### Supplied material
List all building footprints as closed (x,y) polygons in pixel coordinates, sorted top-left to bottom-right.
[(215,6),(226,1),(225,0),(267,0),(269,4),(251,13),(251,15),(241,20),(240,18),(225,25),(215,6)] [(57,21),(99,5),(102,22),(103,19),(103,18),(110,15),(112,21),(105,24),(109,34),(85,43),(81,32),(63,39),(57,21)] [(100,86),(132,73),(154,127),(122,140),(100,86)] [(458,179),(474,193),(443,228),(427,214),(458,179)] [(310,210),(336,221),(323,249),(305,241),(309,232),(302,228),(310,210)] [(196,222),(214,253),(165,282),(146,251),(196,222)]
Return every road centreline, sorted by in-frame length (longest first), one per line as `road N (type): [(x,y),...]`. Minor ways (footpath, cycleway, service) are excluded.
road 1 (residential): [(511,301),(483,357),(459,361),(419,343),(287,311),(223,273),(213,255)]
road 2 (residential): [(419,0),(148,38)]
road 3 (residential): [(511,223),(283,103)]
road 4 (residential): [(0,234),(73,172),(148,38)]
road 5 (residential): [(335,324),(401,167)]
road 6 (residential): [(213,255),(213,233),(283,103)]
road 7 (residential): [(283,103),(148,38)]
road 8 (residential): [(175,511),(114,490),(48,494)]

### Your instructions
Copy the rows above again, changing "sorted" to "ordered" wherever it occurs and leaving everything else as it is.

### Finished task
List all building footprints as closed (x,y) polygons in pixel coordinates, ordered top-left to bottom-right.
[(215,6),(226,1),(225,0),(267,0),(269,4),(251,13),(251,15),(241,20),(240,18),(225,25),(215,6)] [(57,21),(99,5),(102,22),(103,19),(103,18),(110,15),(112,21),(105,24),(109,34),(85,43),(81,32),(63,39),(57,21)] [(100,86),(132,73),(154,127),(122,140),(100,86)] [(458,179),(474,193),(443,228),(427,214),(458,179)] [(310,210),(336,221),(323,249),(305,241),(309,232),(302,228),(310,210)] [(196,222),(214,253),(165,282),(146,251),(196,222)]
Return every road centreline, ordered by in-frame length (longest first), one per line as `road N (type): [(x,y),...]`. Minor ways (footpath, cycleway, service) are excluded.
road 1 (residential): [(511,301),(483,357),(459,361),(419,343),(287,311),(223,273),(213,255)]
road 2 (residential): [(419,0),(148,38)]
road 3 (residential): [(511,223),(283,103)]
road 4 (residential): [(0,234),(73,172),(148,38)]
road 5 (residential): [(335,324),(401,167)]
road 6 (residential): [(213,255),(213,233),(283,103)]
road 7 (residential): [(283,103),(148,38)]
road 8 (residential): [(175,511),(114,490),(48,494)]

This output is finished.